(Records excerpted from a collection)
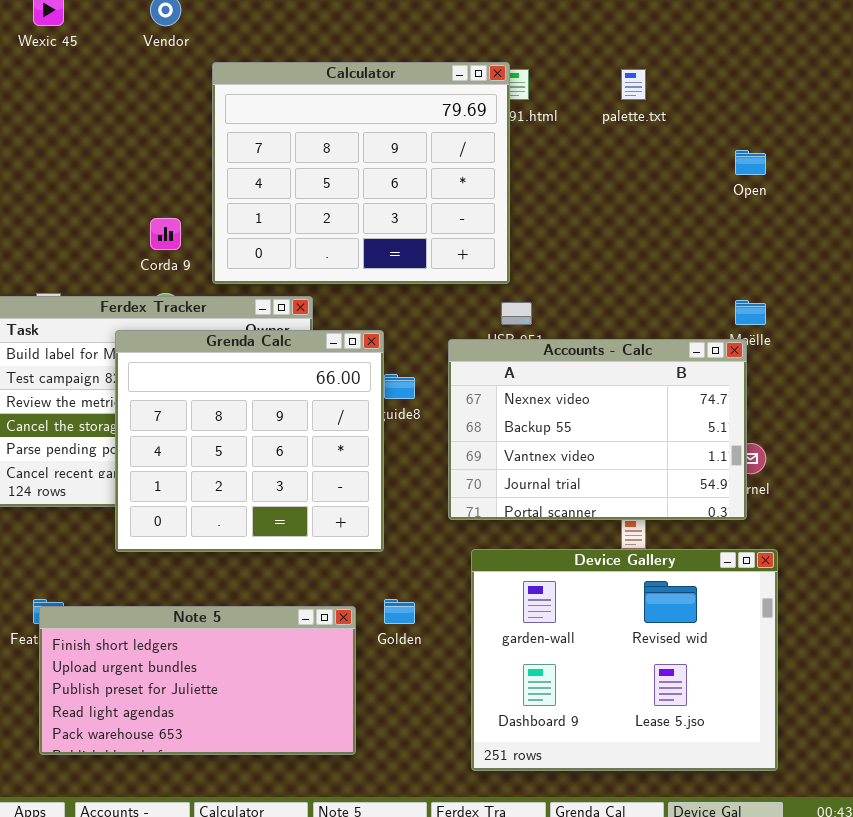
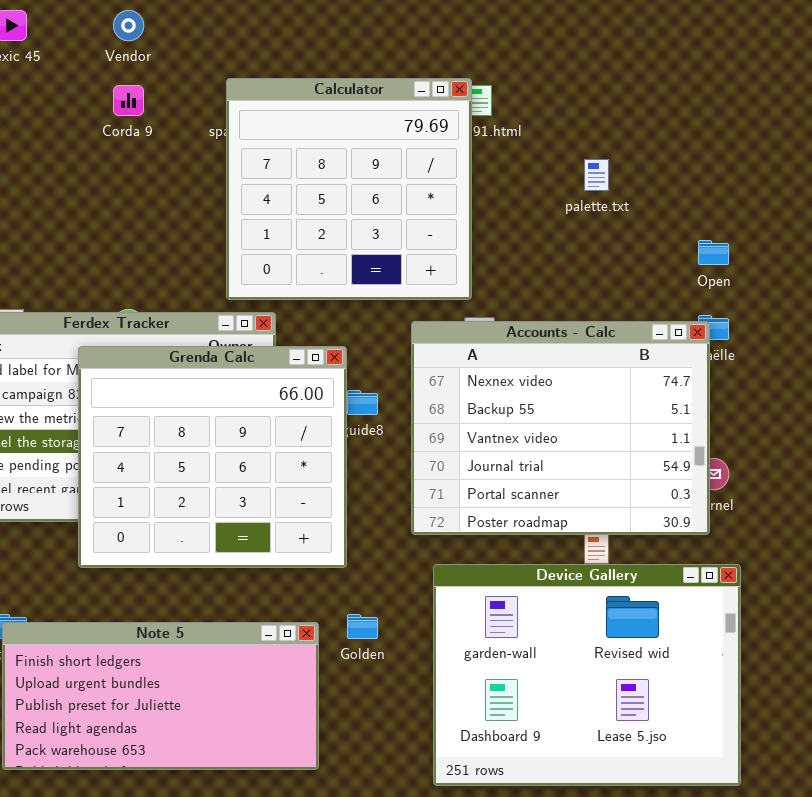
Calculator: [212,62,510,284] -> [226,78,472,300], resized
palette.txt: [621,69,646,100] -> [584,159,609,191], moved
Open: [735,150,766,175] -> [698,240,729,265], moved
Corda 9: [150,218,181,250] -> [113,85,144,116], moved
Accounts - Calc: [448,339,747,520] -> [411,321,710,535], resized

▶ **Goal of the exercise**
Pictures must not appear in the copy, and every record must be restated word for word.

▶ **Answer space**
Calculator: [212,62,510,284] -> [226,78,472,300], resized
palette.txt: [621,69,646,100] -> [584,159,609,191], moved
Open: [735,150,766,175] -> [698,240,729,265], moved
Corda 9: [150,218,181,250] -> [113,85,144,116], moved
Accounts - Calc: [448,339,747,520] -> [411,321,710,535], resized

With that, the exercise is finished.